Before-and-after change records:
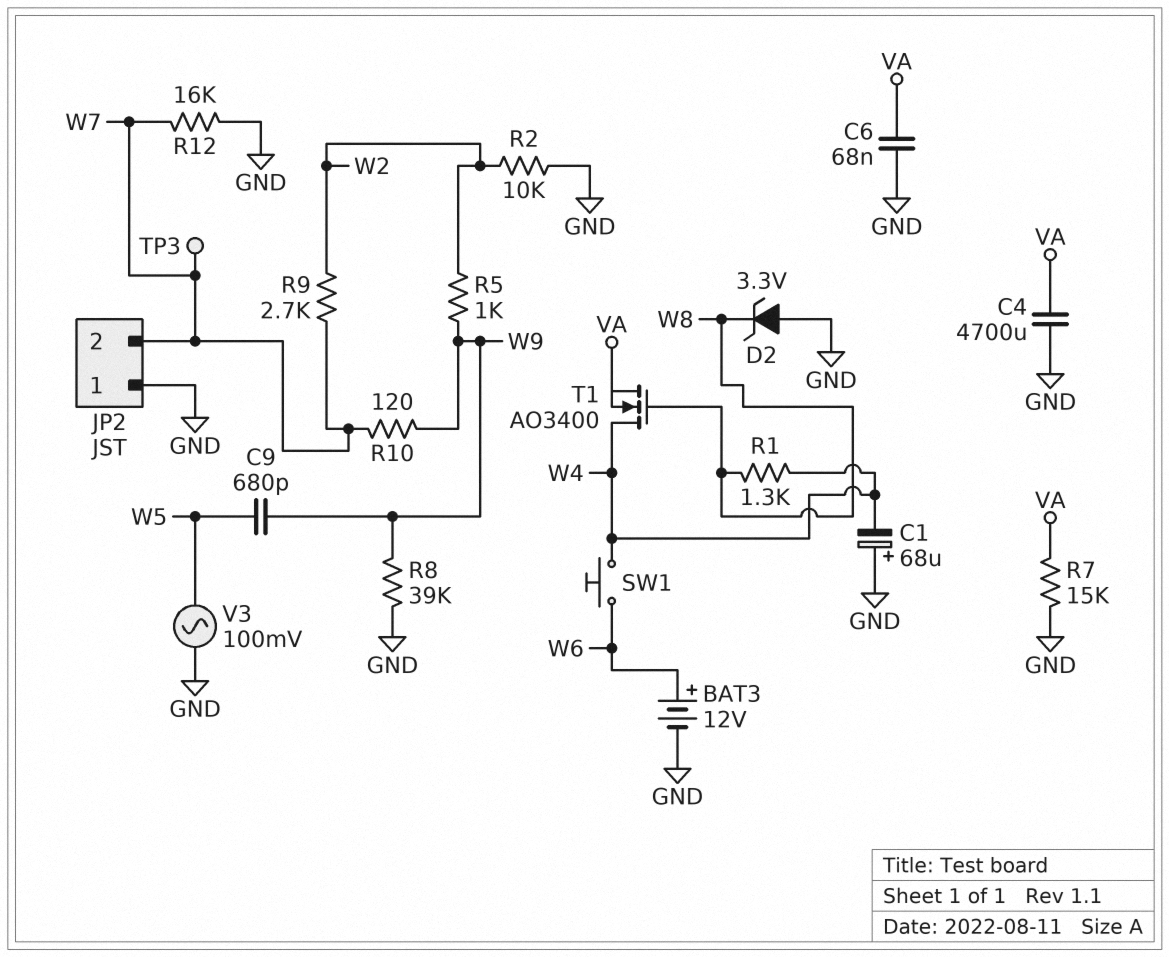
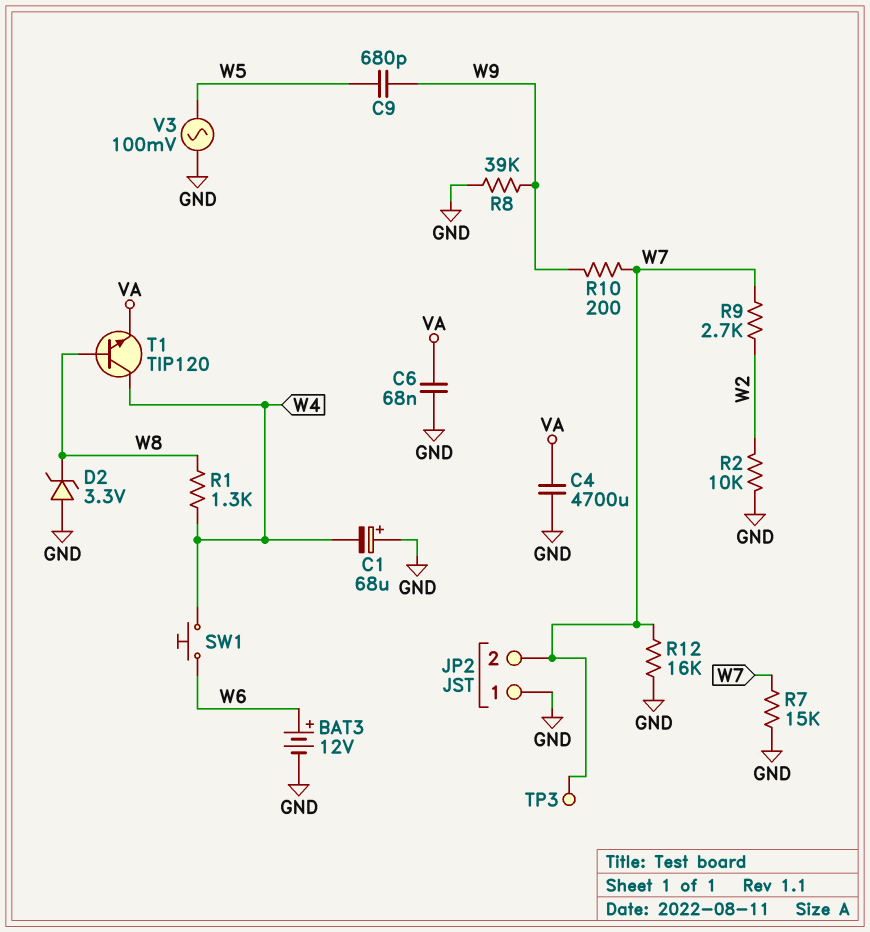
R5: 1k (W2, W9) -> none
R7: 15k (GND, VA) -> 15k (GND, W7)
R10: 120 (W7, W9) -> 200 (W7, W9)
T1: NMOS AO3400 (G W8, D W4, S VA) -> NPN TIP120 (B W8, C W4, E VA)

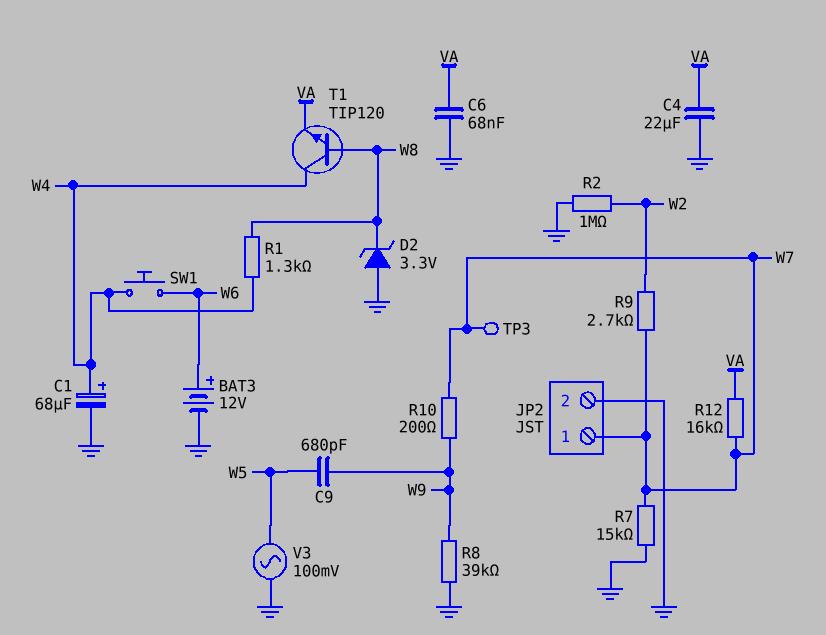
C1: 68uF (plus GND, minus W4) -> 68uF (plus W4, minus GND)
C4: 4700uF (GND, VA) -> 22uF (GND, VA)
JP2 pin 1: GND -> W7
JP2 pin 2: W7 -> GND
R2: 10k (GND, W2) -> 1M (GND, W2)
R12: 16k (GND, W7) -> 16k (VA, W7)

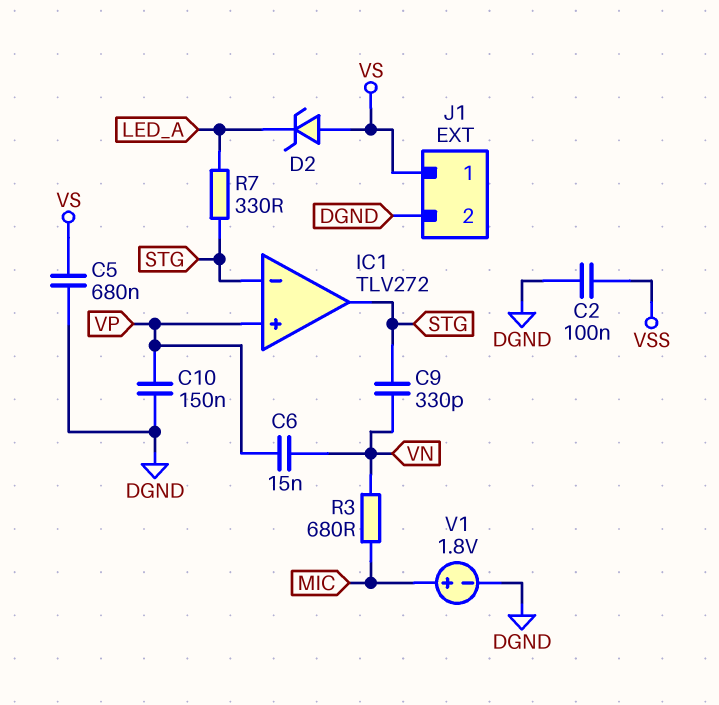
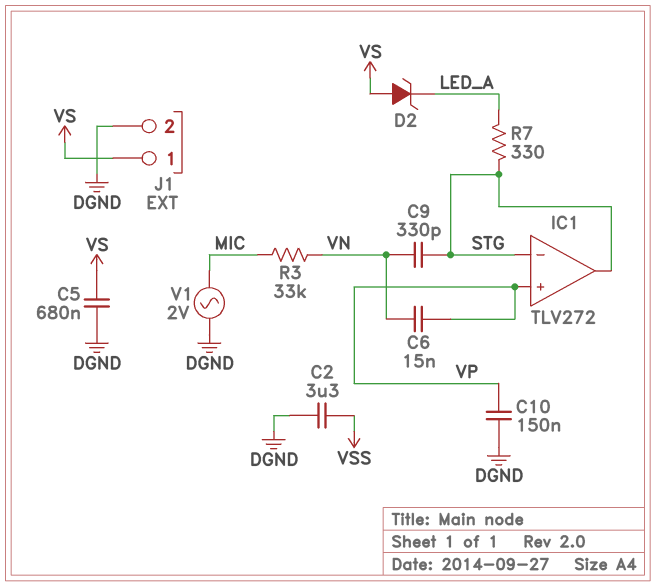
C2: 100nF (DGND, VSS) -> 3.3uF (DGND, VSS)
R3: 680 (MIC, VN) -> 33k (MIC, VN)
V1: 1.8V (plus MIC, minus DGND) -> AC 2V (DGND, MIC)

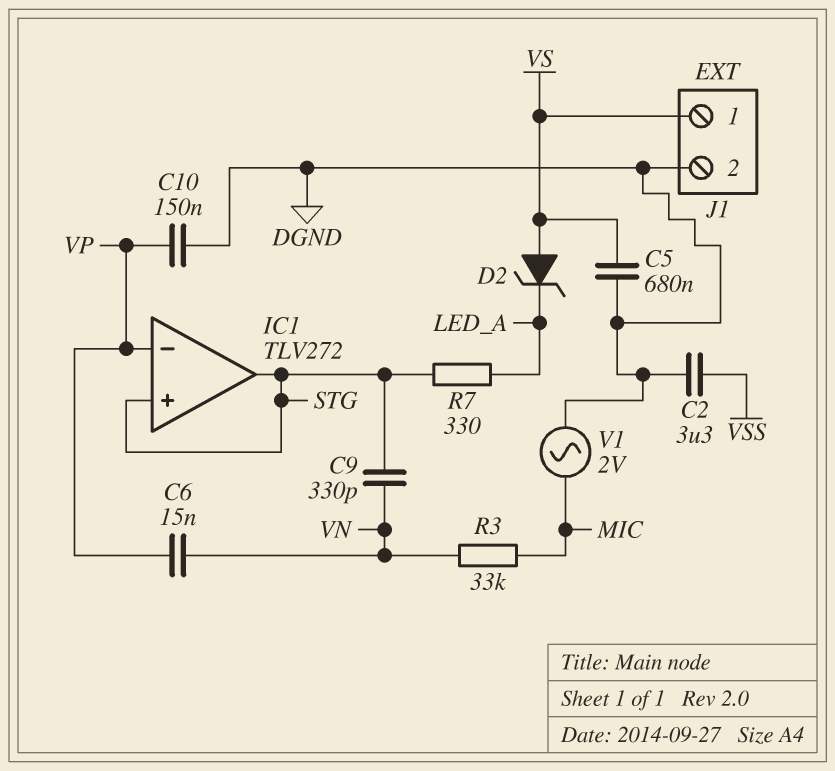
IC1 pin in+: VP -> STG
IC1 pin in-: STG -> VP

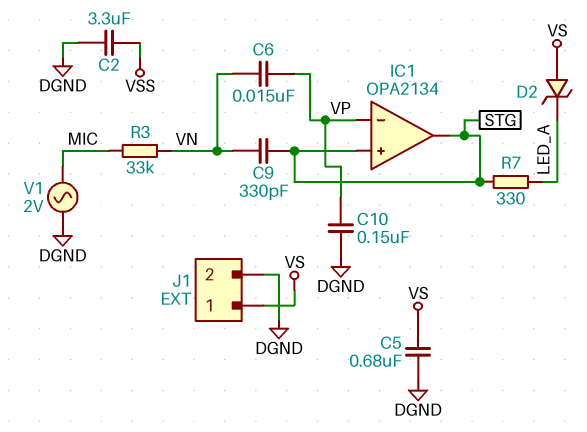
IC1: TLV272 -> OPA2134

Exercise description = The records above need to be given again exactly. Omit the pictures.

Response to the exercise =
R5: 1k (W2, W9) -> none
R7: 15k (GND, VA) -> 15k (GND, W7)
R10: 120 (W7, W9) -> 200 (W7, W9)
T1: NMOS AO3400 (G W8, D W4, S VA) -> NPN TIP120 (B W8, C W4, E VA)

C1: 68uF (plus GND, minus W4) -> 68uF (plus W4, minus GND)
C4: 4700uF (GND, VA) -> 22uF (GND, VA)
JP2 pin 1: GND -> W7
JP2 pin 2: W7 -> GND
R2: 10k (GND, W2) -> 1M (GND, W2)
R12: 16k (GND, W7) -> 16k (VA, W7)

C2: 100nF (DGND, VSS) -> 3.3uF (DGND, VSS)
R3: 680 (MIC, VN) -> 33k (MIC, VN)
V1: 1.8V (plus MIC, minus DGND) -> AC 2V (DGND, MIC)

IC1 pin in+: VP -> STG
IC1 pin in-: STG -> VP

IC1: TLV272 -> OPA2134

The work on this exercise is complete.